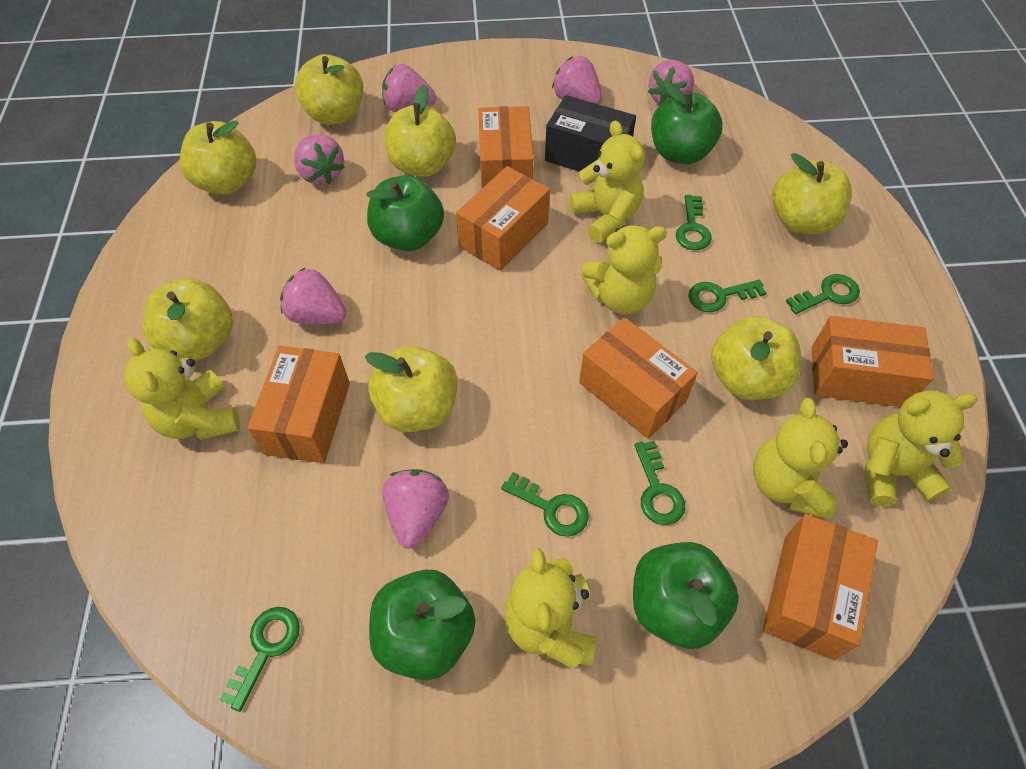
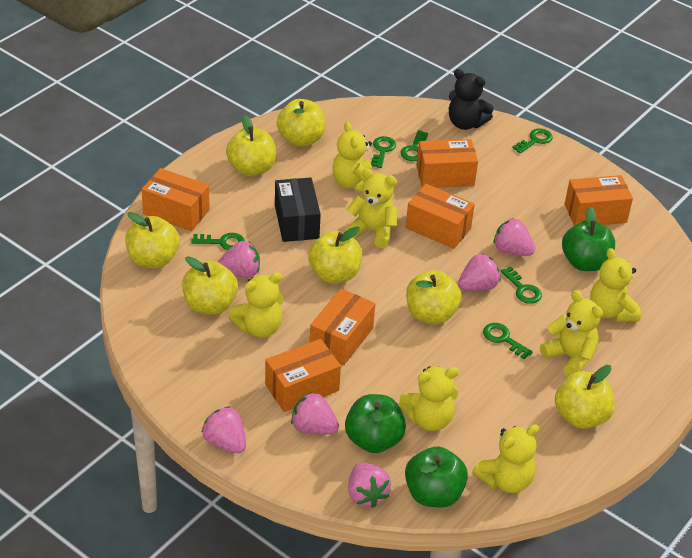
black teddy bear: 0 -> 1
green apple: 4 -> 3
yellow teddy bear: 6 -> 7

▶ **Requirement**
Would you copy each line above exactly as given, dropping any images?

▶ **Reply**
black teddy bear: 0 -> 1
green apple: 4 -> 3
yellow teddy bear: 6 -> 7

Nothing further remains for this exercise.